**ABOUT THIS TASK**
Each of the following records is to be output exactly.

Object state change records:

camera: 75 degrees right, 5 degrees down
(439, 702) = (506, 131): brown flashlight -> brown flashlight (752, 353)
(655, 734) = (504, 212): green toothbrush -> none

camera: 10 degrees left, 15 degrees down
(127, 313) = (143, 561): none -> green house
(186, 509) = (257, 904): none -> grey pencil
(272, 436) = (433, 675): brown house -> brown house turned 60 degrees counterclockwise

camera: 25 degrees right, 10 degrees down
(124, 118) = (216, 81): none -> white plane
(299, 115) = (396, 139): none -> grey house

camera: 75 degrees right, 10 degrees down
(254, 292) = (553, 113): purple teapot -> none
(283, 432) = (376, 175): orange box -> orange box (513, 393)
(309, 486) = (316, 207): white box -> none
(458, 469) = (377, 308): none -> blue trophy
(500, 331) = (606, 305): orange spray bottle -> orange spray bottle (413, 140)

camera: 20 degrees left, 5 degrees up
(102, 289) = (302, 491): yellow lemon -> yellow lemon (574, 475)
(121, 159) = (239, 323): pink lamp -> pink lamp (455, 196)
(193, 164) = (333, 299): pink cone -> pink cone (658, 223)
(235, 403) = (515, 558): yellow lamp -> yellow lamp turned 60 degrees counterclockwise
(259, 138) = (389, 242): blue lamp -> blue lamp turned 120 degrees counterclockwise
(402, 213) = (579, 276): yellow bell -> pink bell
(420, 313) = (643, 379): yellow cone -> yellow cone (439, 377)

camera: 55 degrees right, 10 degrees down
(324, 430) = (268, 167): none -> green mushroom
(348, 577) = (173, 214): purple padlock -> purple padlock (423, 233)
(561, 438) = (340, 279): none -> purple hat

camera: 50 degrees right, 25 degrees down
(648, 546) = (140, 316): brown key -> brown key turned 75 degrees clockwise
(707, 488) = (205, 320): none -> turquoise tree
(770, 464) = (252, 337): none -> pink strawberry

**RESULT FOR THIS EXERCISE**
camera: 75 degrees right, 5 degrees down
(439, 702) = (506, 131): brown flashlight -> brown flashlight (752, 353)
(655, 734) = (504, 212): green toothbrush -> none

camera: 10 degrees left, 15 degrees down
(127, 313) = (143, 561): none -> green house
(186, 509) = (257, 904): none -> grey pencil
(272, 436) = (433, 675): brown house -> brown house turned 60 degrees counterclockwise

camera: 25 degrees right, 10 degrees down
(124, 118) = (216, 81): none -> white plane
(299, 115) = (396, 139): none -> grey house

camera: 75 degrees right, 10 degrees down
(254, 292) = (553, 113): purple teapot -> none
(283, 432) = (376, 175): orange box -> orange box (513, 393)
(309, 486) = (316, 207): white box -> none
(458, 469) = (377, 308): none -> blue trophy
(500, 331) = (606, 305): orange spray bottle -> orange spray bottle (413, 140)

camera: 20 degrees left, 5 degrees up
(102, 289) = (302, 491): yellow lemon -> yellow lemon (574, 475)
(121, 159) = (239, 323): pink lamp -> pink lamp (455, 196)
(193, 164) = (333, 299): pink cone -> pink cone (658, 223)
(235, 403) = (515, 558): yellow lamp -> yellow lamp turned 60 degrees counterclockwise
(259, 138) = (389, 242): blue lamp -> blue lamp turned 120 degrees counterclockwise
(402, 213) = (579, 276): yellow bell -> pink bell
(420, 313) = (643, 379): yellow cone -> yellow cone (439, 377)

camera: 55 degrees right, 10 degrees down
(324, 430) = (268, 167): none -> green mushroom
(348, 577) = (173, 214): purple padlock -> purple padlock (423, 233)
(561, 438) = (340, 279): none -> purple hat

camera: 50 degrees right, 25 degrees down
(648, 546) = (140, 316): brown key -> brown key turned 75 degrees clockwise
(707, 488) = (205, 320): none -> turquoise tree
(770, 464) = (252, 337): none -> pink strawberry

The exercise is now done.